====== Input for this task ======

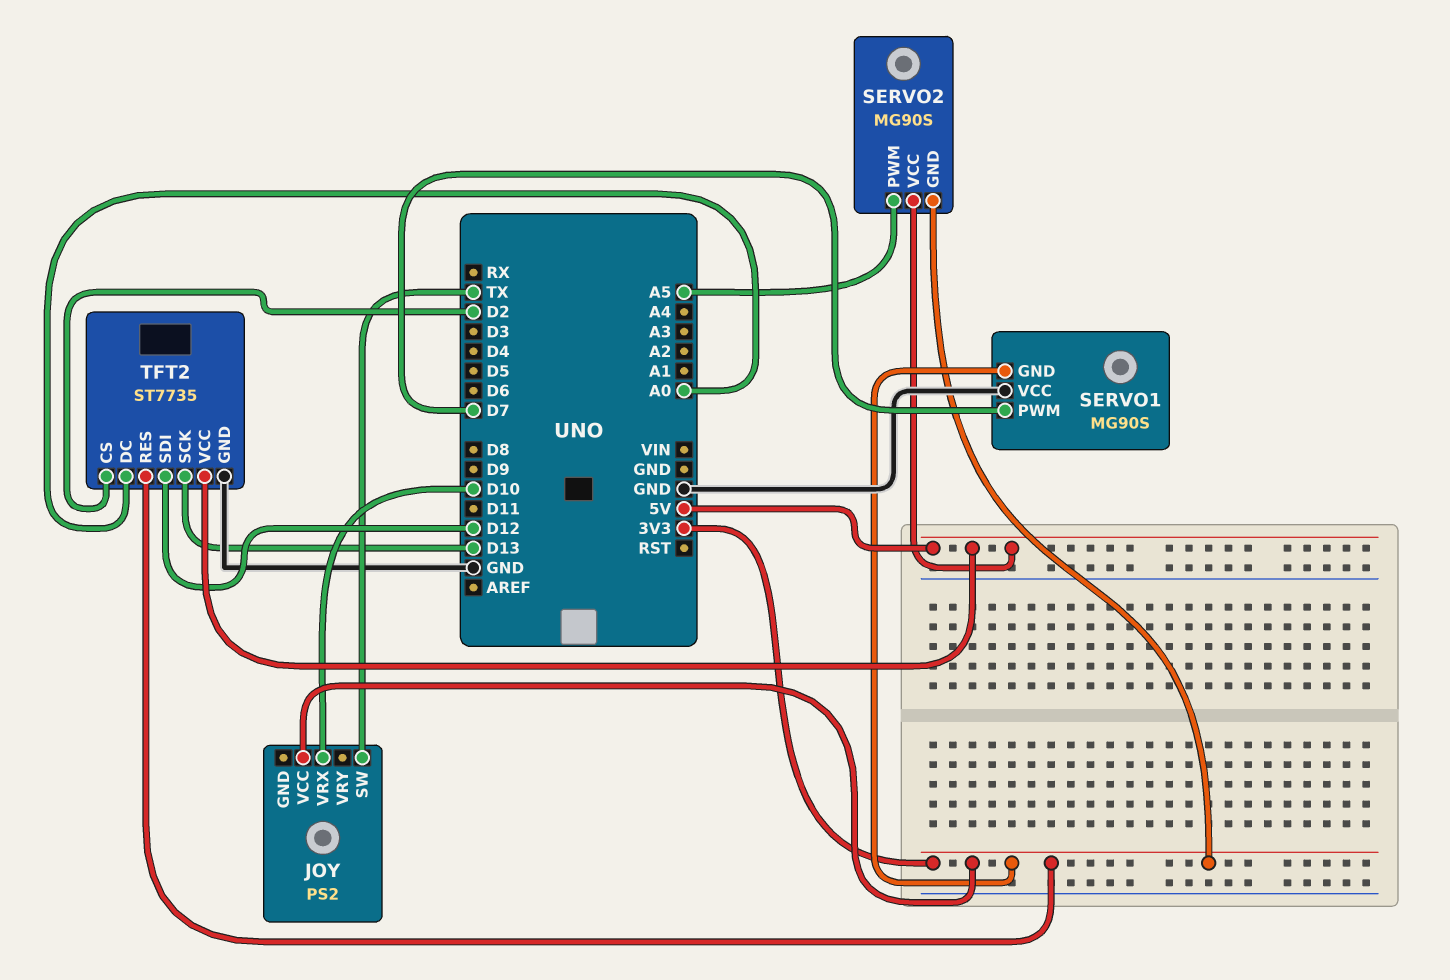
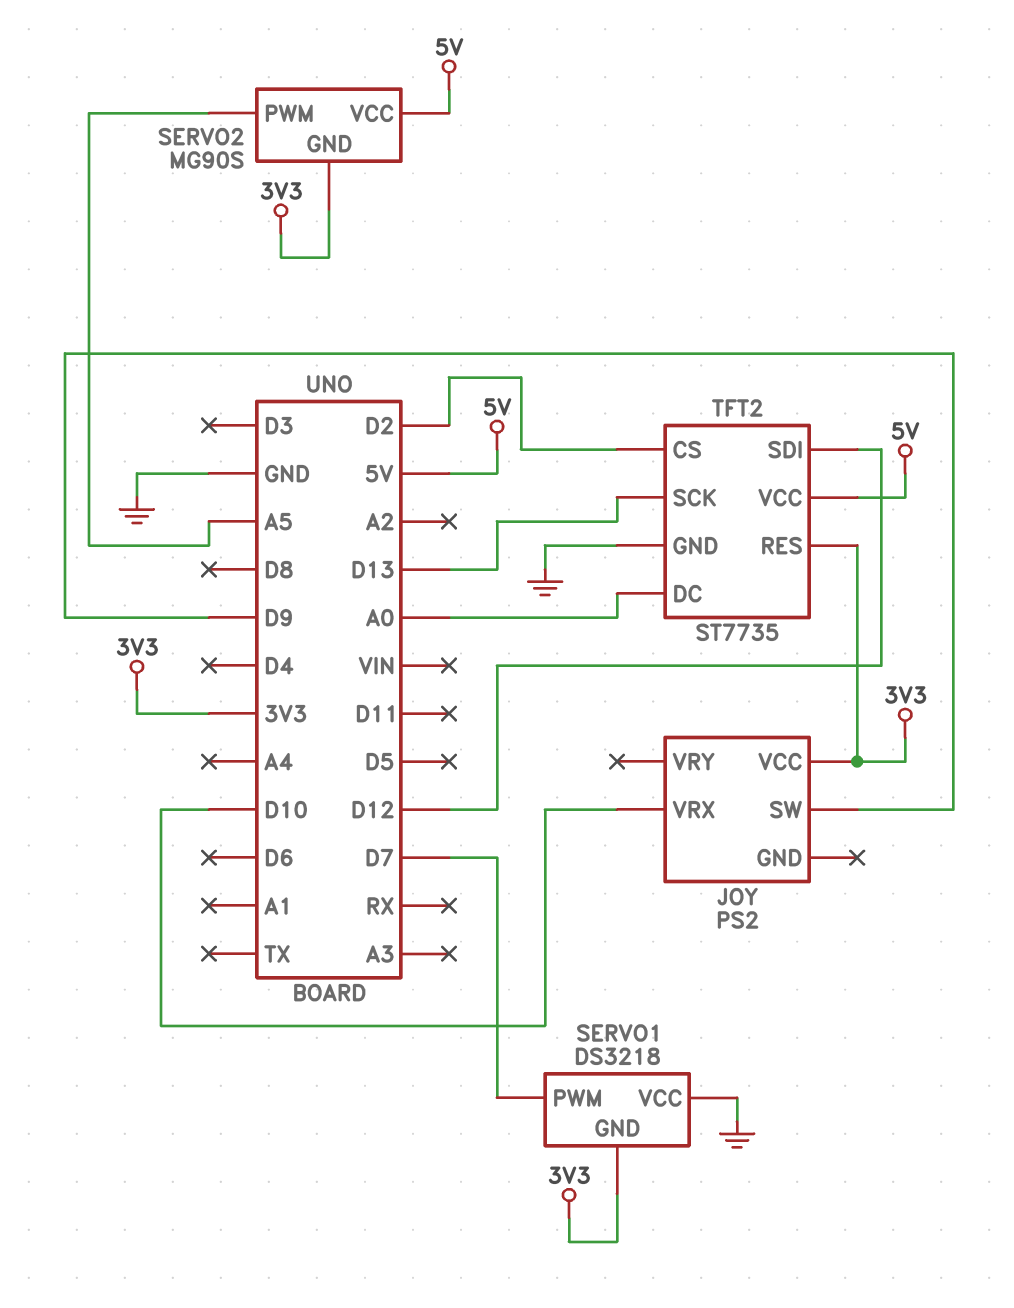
JOY pin SW: TX -> D9
SERVO1: MG90S -> DS3218

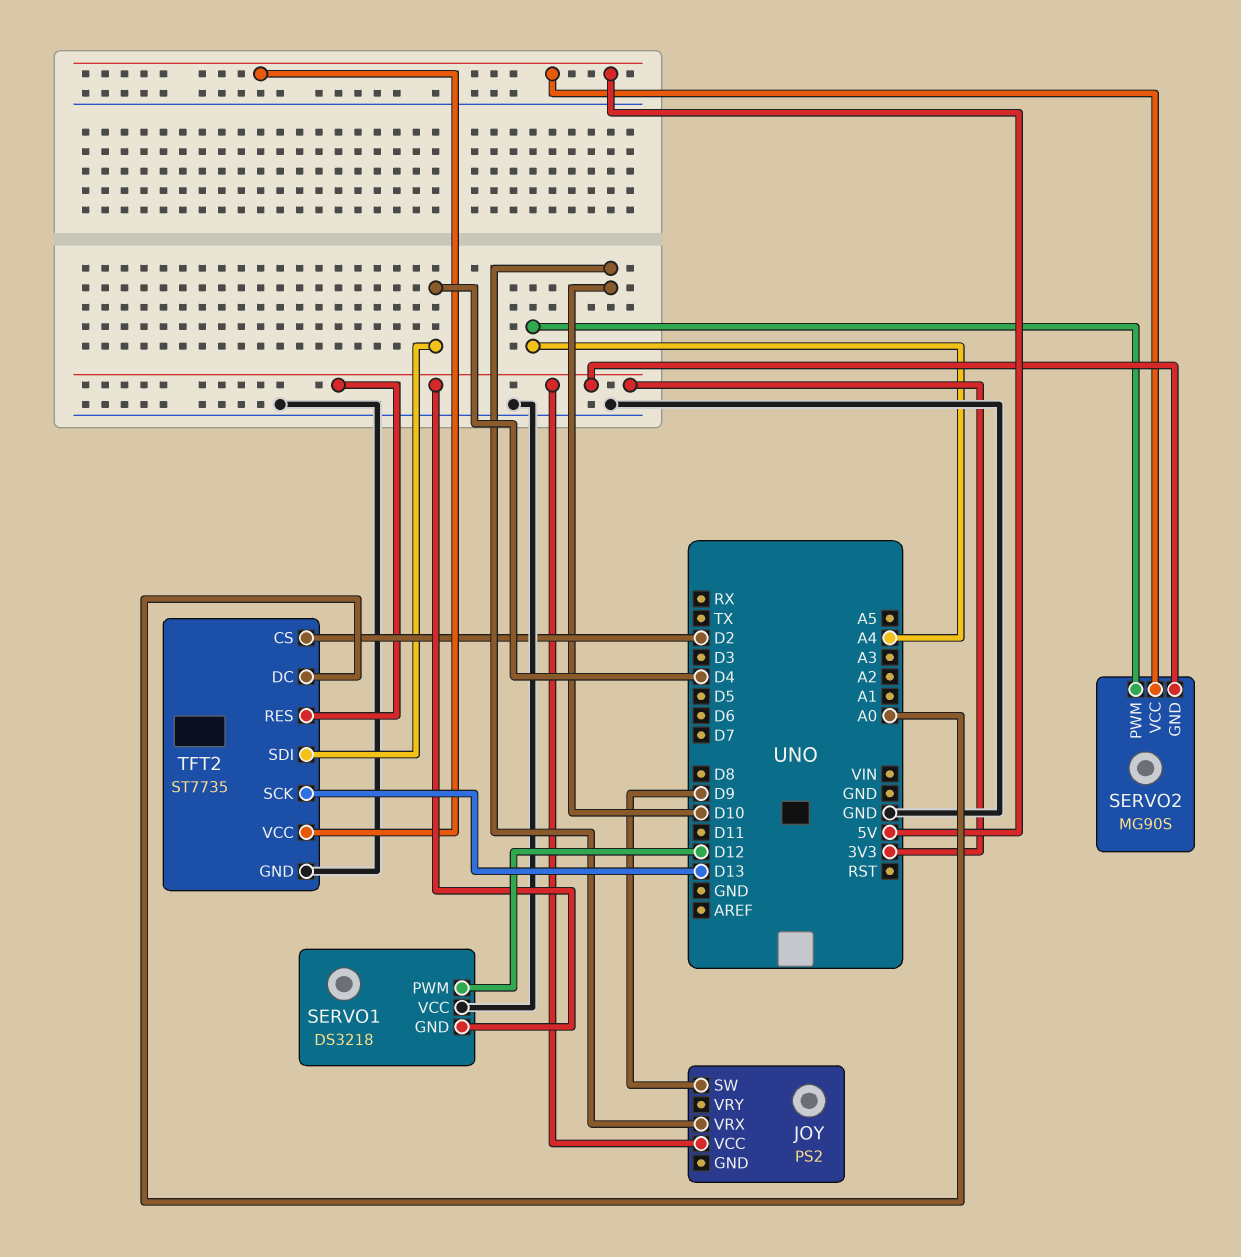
SERVO1 pin PWM: D7 -> D12
SERVO2 pin PWM: A5 -> A4
TFT2 pin SDI: D12 -> D4

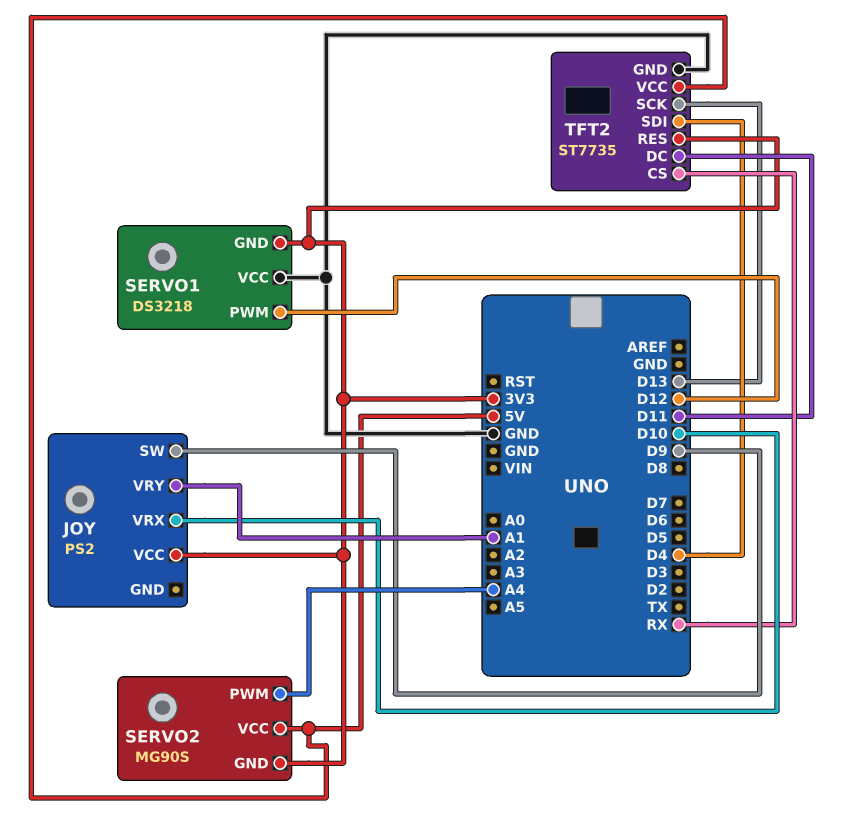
JOY pin VRY: none -> A1
TFT2 pin CS: D2 -> RX
TFT2 pin DC: A0 -> D11

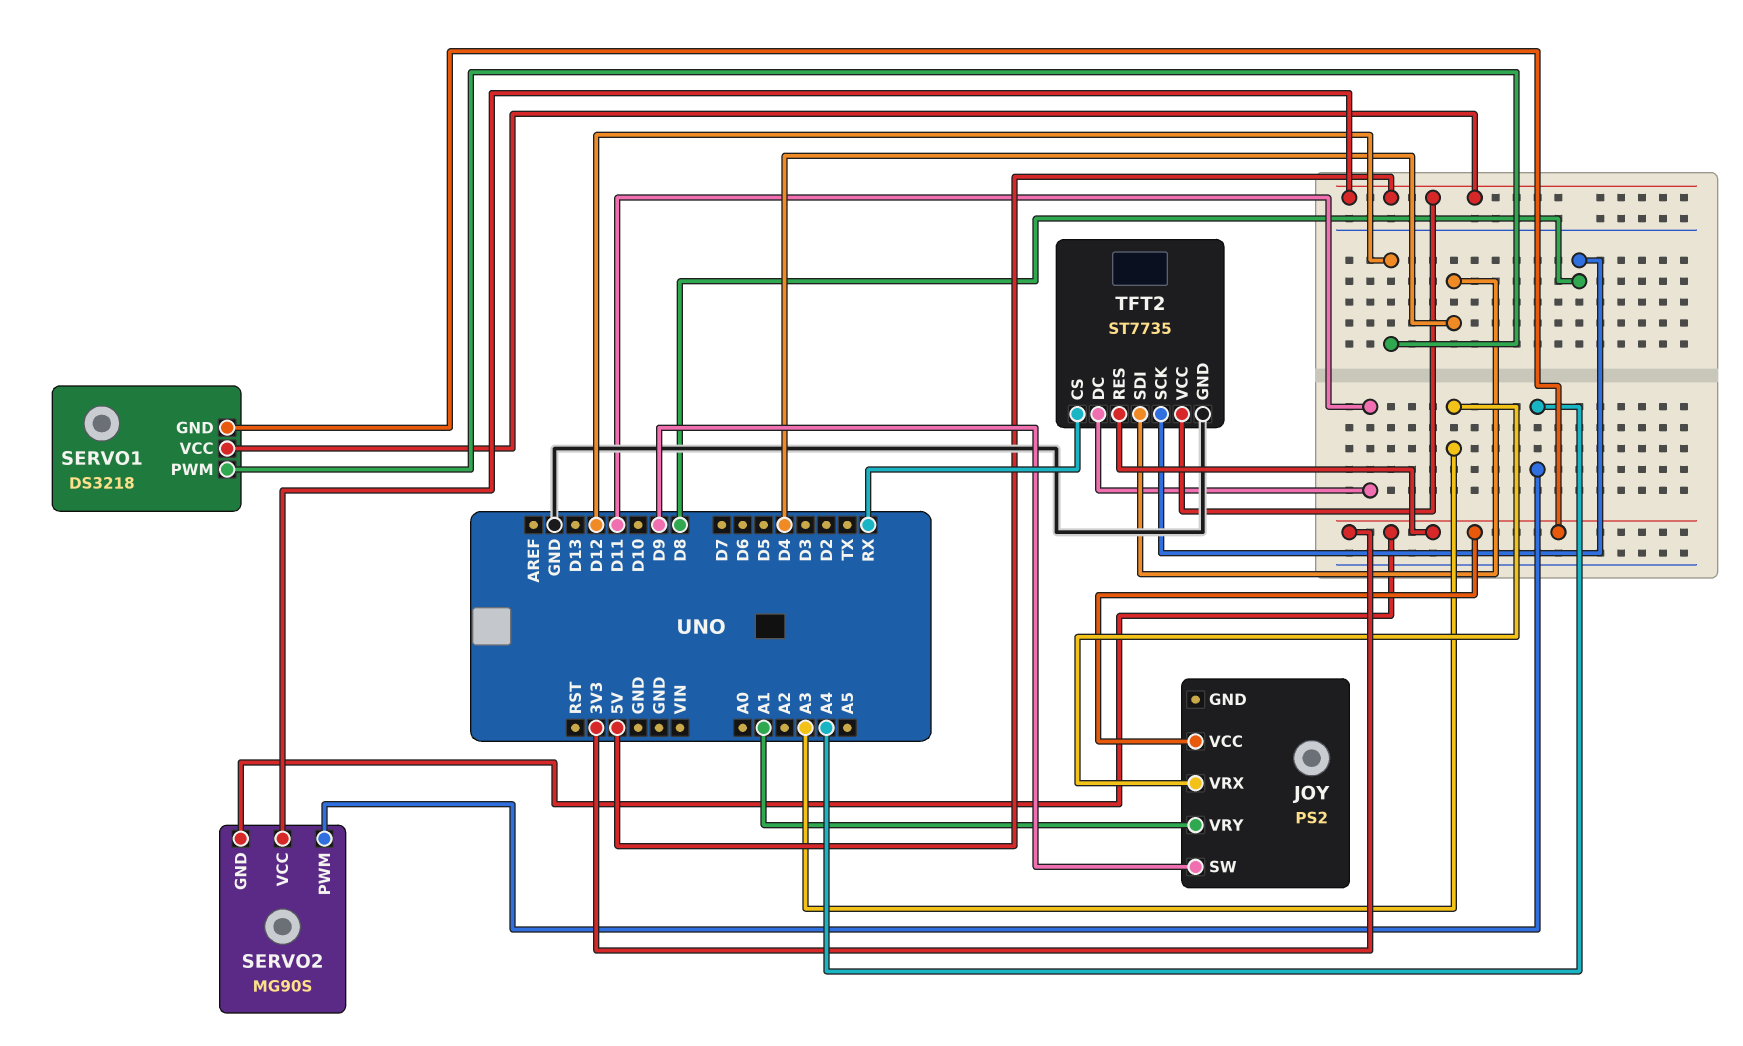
JOY pin VRX: D10 -> A3
SERVO1 pin VCC: GND -> 5V
TFT2 pin SCK: D13 -> D8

======

All of the data is to be reproduced exactly, with the pictures left out.

JOY pin SW: TX -> D9
SERVO1: MG90S -> DS3218

SERVO1 pin PWM: D7 -> D12
SERVO2 pin PWM: A5 -> A4
TFT2 pin SDI: D12 -> D4

JOY pin VRY: none -> A1
TFT2 pin CS: D2 -> RX
TFT2 pin DC: A0 -> D11

JOY pin VRX: D10 -> A3
SERVO1 pin VCC: GND -> 5V
TFT2 pin SCK: D13 -> D8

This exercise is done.